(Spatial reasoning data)

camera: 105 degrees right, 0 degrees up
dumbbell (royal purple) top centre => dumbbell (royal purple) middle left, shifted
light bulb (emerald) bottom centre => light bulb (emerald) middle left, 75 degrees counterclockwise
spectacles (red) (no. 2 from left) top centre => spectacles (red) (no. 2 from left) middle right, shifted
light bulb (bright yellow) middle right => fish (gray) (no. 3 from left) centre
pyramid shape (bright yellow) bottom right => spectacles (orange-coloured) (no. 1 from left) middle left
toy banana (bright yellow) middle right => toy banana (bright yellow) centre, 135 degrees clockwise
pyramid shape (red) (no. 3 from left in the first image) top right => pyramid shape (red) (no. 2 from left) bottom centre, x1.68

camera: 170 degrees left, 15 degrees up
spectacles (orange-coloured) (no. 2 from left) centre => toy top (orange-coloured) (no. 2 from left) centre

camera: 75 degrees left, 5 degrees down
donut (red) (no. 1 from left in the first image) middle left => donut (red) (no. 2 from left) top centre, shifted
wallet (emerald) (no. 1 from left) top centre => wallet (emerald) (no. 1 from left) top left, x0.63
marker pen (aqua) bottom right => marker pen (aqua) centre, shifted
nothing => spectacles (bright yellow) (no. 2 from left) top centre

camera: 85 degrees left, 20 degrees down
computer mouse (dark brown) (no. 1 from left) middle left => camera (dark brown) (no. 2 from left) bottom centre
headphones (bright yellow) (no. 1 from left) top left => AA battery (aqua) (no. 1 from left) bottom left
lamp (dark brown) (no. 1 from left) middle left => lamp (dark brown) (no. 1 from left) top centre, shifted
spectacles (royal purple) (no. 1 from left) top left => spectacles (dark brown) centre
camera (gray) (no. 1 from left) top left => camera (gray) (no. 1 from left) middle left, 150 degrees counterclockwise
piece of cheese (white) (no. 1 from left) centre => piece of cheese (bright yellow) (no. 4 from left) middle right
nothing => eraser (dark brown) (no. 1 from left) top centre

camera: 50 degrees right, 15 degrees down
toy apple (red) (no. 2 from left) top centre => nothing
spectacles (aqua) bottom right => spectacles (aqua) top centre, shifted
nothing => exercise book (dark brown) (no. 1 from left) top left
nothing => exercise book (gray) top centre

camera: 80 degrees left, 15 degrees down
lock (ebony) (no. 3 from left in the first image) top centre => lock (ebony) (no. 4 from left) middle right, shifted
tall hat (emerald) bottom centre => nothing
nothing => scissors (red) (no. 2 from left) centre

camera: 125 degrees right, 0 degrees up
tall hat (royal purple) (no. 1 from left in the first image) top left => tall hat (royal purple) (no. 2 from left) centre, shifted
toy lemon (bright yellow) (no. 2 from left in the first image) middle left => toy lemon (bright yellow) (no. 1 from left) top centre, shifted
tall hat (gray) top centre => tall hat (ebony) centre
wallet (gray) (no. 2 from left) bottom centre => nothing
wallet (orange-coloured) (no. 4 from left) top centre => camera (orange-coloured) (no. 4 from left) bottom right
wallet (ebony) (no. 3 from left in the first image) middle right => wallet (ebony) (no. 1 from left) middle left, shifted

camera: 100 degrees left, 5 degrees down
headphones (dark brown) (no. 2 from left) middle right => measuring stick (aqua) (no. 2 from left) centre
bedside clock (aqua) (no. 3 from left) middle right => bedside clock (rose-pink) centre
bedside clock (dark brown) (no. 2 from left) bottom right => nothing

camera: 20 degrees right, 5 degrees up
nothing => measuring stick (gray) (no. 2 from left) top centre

__Problem__. Write down all the entries again without a single difference.

__Response__.
camera: 105 degrees right, 0 degrees up
dumbbell (royal purple) top centre => dumbbell (royal purple) middle left, shifted
light bulb (emerald) bottom centre => light bulb (emerald) middle left, 75 degrees counterclockwise
spectacles (red) (no. 2 from left) top centre => spectacles (red) (no. 2 from left) middle right, shifted
light bulb (bright yellow) middle right => fish (gray) (no. 3 from left) centre
pyramid shape (bright yellow) bottom right => spectacles (orange-coloured) (no. 1 from left) middle left
toy banana (bright yellow) middle right => toy banana (bright yellow) centre, 135 degrees clockwise
pyramid shape (red) (no. 3 from left in the first image) top right => pyramid shape (red) (no. 2 from left) bottom centre, x1.68

camera: 170 degrees left, 15 degrees up
spectacles (orange-coloured) (no. 2 from left) centre => toy top (orange-coloured) (no. 2 from left) centre

camera: 75 degrees left, 5 degrees down
donut (red) (no. 1 from left in the first image) middle left => donut (red) (no. 2 from left) top centre, shifted
wallet (emerald) (no. 1 from left) top centre => wallet (emerald) (no. 1 from left) top left, x0.63
marker pen (aqua) bottom right => marker pen (aqua) centre, shifted
nothing => spectacles (bright yellow) (no. 2 from left) top centre

camera: 85 degrees left, 20 degrees down
computer mouse (dark brown) (no. 1 from left) middle left => camera (dark brown) (no. 2 from left) bottom centre
headphones (bright yellow) (no. 1 from left) top left => AA battery (aqua) (no. 1 from left) bottom left
lamp (dark brown) (no. 1 from left) middle left => lamp (dark brown) (no. 1 from left) top centre, shifted
spectacles (royal purple) (no. 1 from left) top left => spectacles (dark brown) centre
camera (gray) (no. 1 from left) top left => camera (gray) (no. 1 from left) middle left, 150 degrees counterclockwise
piece of cheese (white) (no. 1 from left) centre => piece of cheese (bright yellow) (no. 4 from left) middle right
nothing => eraser (dark brown) (no. 1 from left) top centre

camera: 50 degrees right, 15 degrees down
toy apple (red) (no. 2 from left) top centre => nothing
spectacles (aqua) bottom right => spectacles (aqua) top centre, shifted
nothing => exercise book (dark brown) (no. 1 from left) top left
nothing => exercise book (gray) top centre

camera: 80 degrees left, 15 degrees down
lock (ebony) (no. 3 from left in the first image) top centre => lock (ebony) (no. 4 from left) middle right, shifted
tall hat (emerald) bottom centre => nothing
nothing => scissors (red) (no. 2 from left) centre

camera: 125 degrees right, 0 degrees up
tall hat (royal purple) (no. 1 from left in the first image) top left => tall hat (royal purple) (no. 2 from left) centre, shifted
toy lemon (bright yellow) (no. 2 from left in the first image) middle left => toy lemon (bright yellow) (no. 1 from left) top centre, shifted
tall hat (gray) top centre => tall hat (ebony) centre
wallet (gray) (no. 2 from left) bottom centre => nothing
wallet (orange-coloured) (no. 4 from left) top centre => camera (orange-coloured) (no. 4 from left) bottom right
wallet (ebony) (no. 3 from left in the first image) middle right => wallet (ebony) (no. 1 from left) middle left, shifted

camera: 100 degrees left, 5 degrees down
headphones (dark brown) (no. 2 from left) middle right => measuring stick (aqua) (no. 2 from left) centre
bedside clock (aqua) (no. 3 from left) middle right => bedside clock (rose-pink) centre
bedside clock (dark brown) (no. 2 from left) bottom right => nothing

camera: 20 degrees right, 5 degrees up
nothing => measuring stick (gray) (no. 2 from left) top centre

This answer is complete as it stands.